┌─ SOURCE MATERIAL

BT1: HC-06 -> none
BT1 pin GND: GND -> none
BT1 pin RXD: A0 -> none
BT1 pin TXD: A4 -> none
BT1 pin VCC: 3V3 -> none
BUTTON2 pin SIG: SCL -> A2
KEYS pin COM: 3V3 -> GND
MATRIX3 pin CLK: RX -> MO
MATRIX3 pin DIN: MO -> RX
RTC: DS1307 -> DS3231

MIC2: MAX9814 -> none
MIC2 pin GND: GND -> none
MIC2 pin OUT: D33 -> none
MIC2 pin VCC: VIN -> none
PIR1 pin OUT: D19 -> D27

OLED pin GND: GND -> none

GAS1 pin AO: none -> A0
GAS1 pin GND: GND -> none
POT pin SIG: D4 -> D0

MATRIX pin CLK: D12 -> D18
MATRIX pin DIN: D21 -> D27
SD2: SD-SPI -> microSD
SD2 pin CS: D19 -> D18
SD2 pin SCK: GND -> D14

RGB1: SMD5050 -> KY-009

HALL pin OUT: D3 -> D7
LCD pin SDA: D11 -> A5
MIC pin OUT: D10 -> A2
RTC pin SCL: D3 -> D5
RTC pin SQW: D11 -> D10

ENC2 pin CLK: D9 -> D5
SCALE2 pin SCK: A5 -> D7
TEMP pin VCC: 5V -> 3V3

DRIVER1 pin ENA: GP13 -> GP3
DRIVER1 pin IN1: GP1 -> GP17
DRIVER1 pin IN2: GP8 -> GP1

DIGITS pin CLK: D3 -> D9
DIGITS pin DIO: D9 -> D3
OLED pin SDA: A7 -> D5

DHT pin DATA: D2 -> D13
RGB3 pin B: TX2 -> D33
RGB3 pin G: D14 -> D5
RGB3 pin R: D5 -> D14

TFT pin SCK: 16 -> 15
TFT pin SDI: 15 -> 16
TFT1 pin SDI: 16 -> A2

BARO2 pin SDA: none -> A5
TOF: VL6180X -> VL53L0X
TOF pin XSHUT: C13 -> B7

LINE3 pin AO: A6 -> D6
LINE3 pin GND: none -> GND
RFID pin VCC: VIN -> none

└─

Give back, word for word, only the lines above from the line holding "MIC2 pin VCC: VIN -> none" to the line holding "LCD pin SDA: D11 -> A5", both included.

MIC2 pin VCC: VIN -> none
PIR1 pin OUT: D19 -> D27

OLED pin GND: GND -> none

GAS1 pin AO: none -> A0
GAS1 pin GND: GND -> none
POT pin SIG: D4 -> D0

MATRIX pin CLK: D12 -> D18
MATRIX pin DIN: D21 -> D27
SD2: SD-SPI -> microSD
SD2 pin CS: D19 -> D18
SD2 pin SCK: GND -> D14

RGB1: SMD5050 -> KY-009

HALL pin OUT: D3 -> D7
LCD pin SDA: D11 -> A5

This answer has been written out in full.